EXERCISE INSTRUCTIONS: When a line below contains the string "degrees", show that line.

Dataset items:
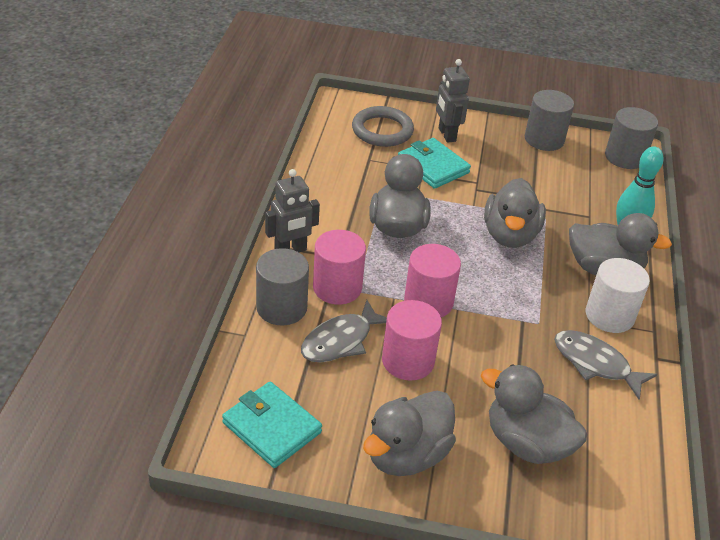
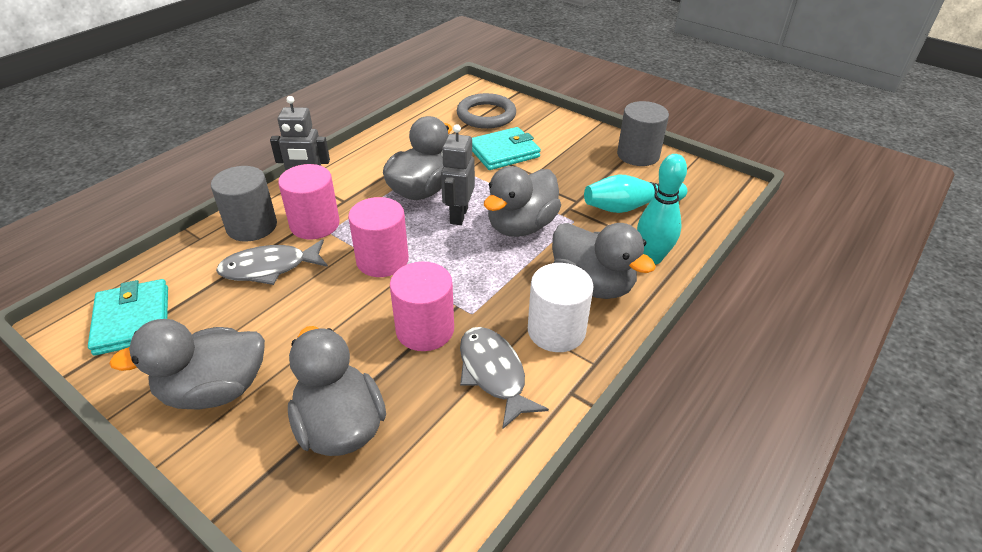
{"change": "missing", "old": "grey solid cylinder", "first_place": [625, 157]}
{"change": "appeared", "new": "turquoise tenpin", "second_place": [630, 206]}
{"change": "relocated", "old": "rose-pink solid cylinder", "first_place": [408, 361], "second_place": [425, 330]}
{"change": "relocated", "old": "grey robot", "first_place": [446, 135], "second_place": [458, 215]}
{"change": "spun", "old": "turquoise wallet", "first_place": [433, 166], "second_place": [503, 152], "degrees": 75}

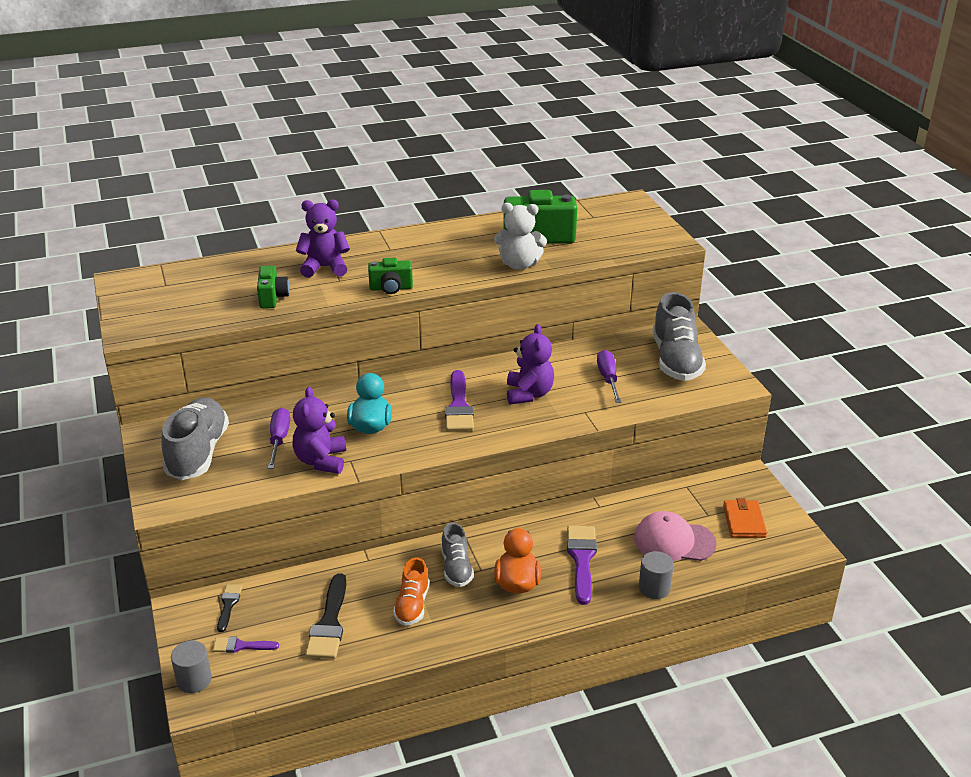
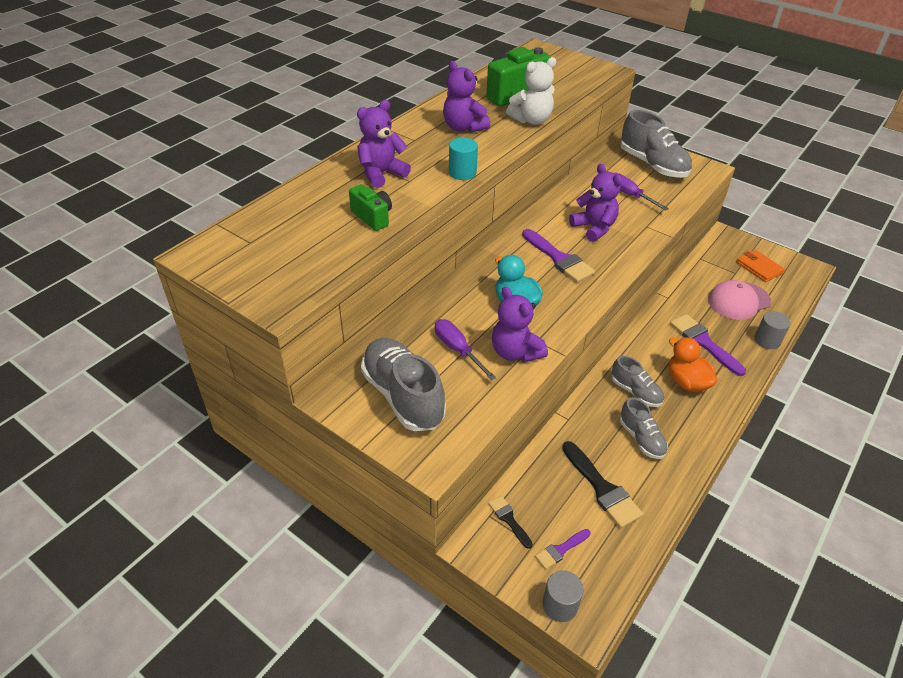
{"change": "appeared", "new": "purple stuffed bear", "second_place": [463, 127]}
{"change": "exchanged", "old": "emerald camera", "new": "turquoise solid cylinder", "first_place": [391, 288], "second_place": [462, 173]}
{"change": "colour", "old": "orange lace-up shoe", "new": "grey lace-up shoe", "first_place": [412, 605], "second_place": [641, 438]}

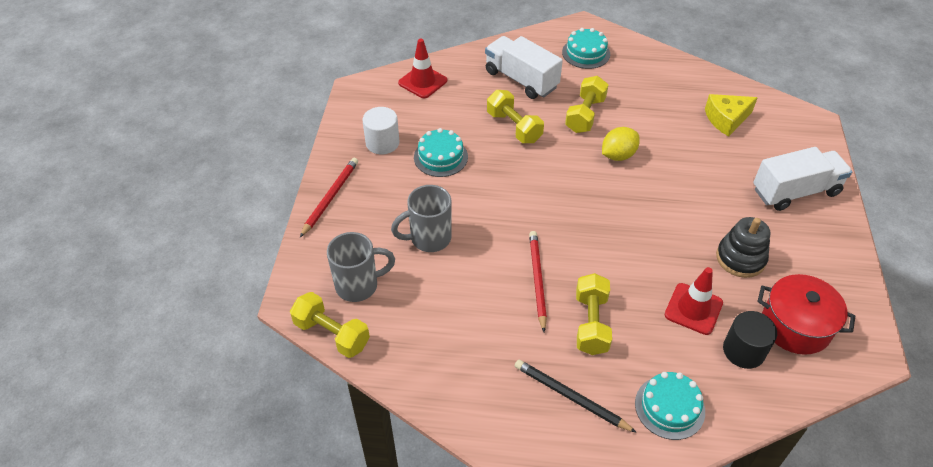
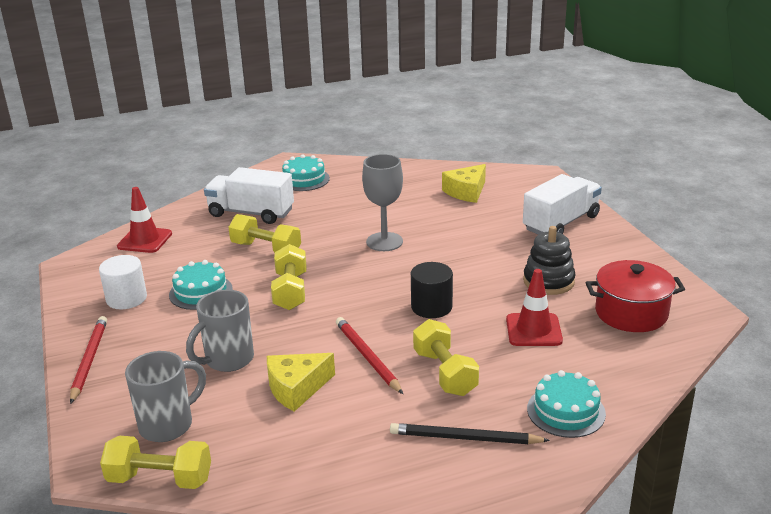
{"change": "appeared", "new": "yellow cheese wedge", "second_place": [296, 388]}
{"change": "relocated", "old": "yellow hand weight", "first_place": [585, 115], "second_place": [291, 291]}
{"change": "relocated", "old": "ebony solid cylinder", "first_place": [743, 351], "second_place": [431, 307]}
{"change": "exchanged", "old": "yellow toy lemon", "new": "grey wine glass", "first_place": [618, 155], "second_place": [384, 242]}

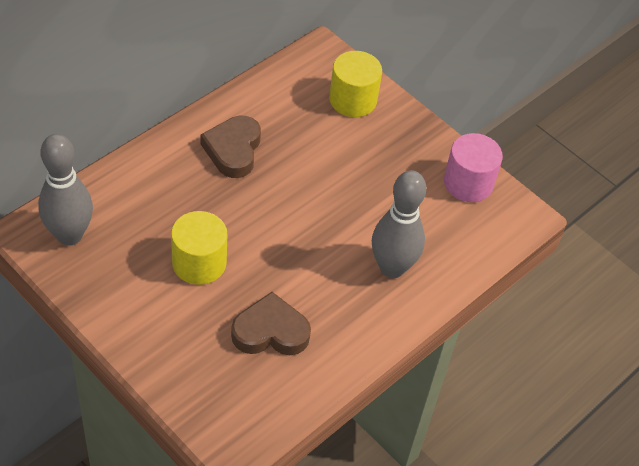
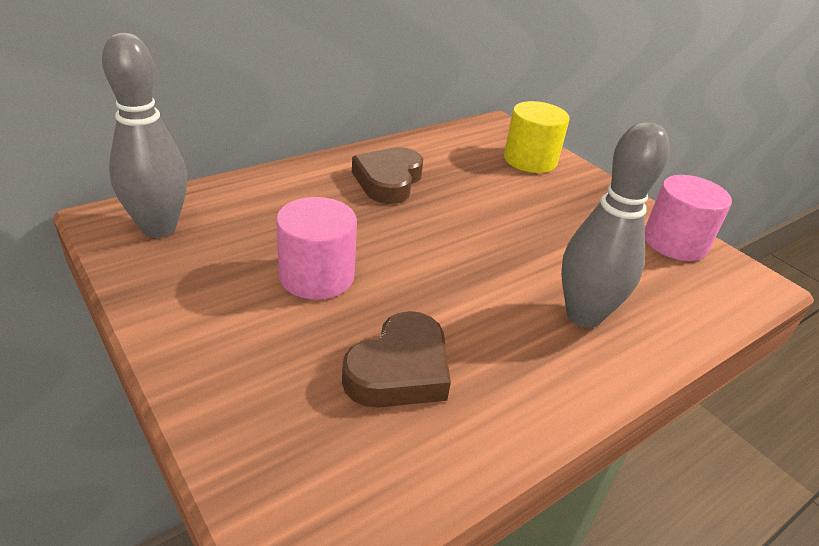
{"change": "colour", "old": "yellow solid cylinder", "new": "rose-pink solid cylinder", "first_place": [199, 263], "second_place": [316, 276]}
{"change": "spun", "old": "dark brown heart shape", "first_place": [270, 331], "second_place": [400, 370], "degrees": 120}

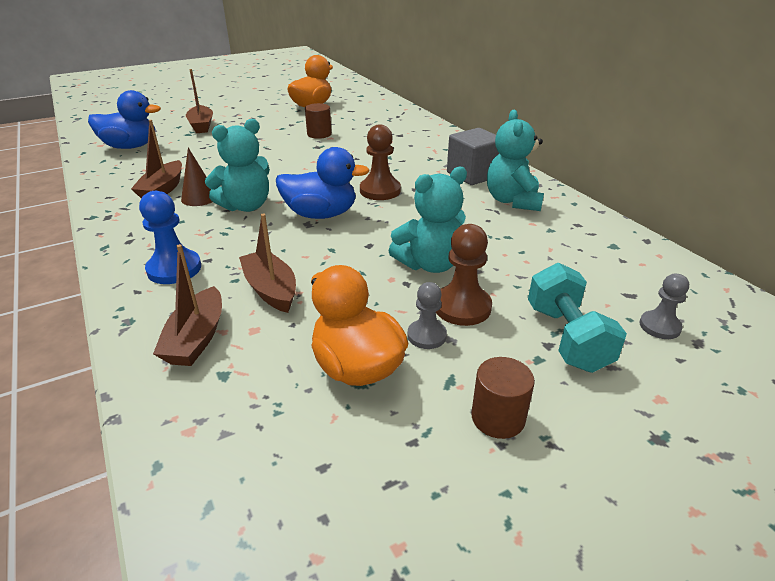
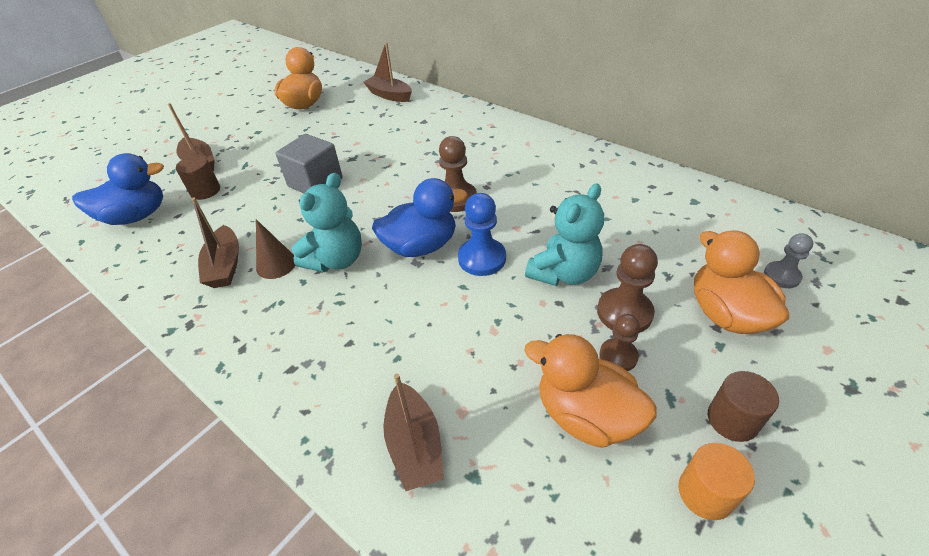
{"change": "missing", "old": "turquoise stuffed bear", "first_place": [512, 201]}
{"change": "appeared", "new": "orange solid cylinder", "second_place": [705, 493]}
{"change": "relocated", "old": "blue game pawn", "first_place": [174, 269], "second_place": [482, 258]}
{"change": "relocated", "old": "dark brown sailboat", "first_place": [271, 290], "second_place": [389, 95]}
{"change": "relocated", "old": "dark brown solid cylinder", "first_place": [319, 134], "second_place": [205, 191]}
{"change": "relocated", "old": "grey block", "first_place": [473, 174], "second_place": [315, 182]}
{"change": "exchanged", "old": "turquoise hand weight", "new": "orange toy duck", "first_place": [567, 337], "second_place": [725, 314]}
{"change": "colour", "old": "grey game pawn", "new": "dark brown game pawn", "first_place": [426, 335], "second_place": [618, 356]}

EXERCISE OUTPUT:
{"change": "spun", "old": "turquoise wallet", "first_place": [433, 166], "second_place": [503, 152], "degrees": 75}
{"change": "spun", "old": "dark brown heart shape", "first_place": [270, 331], "second_place": [400, 370], "degrees": 120}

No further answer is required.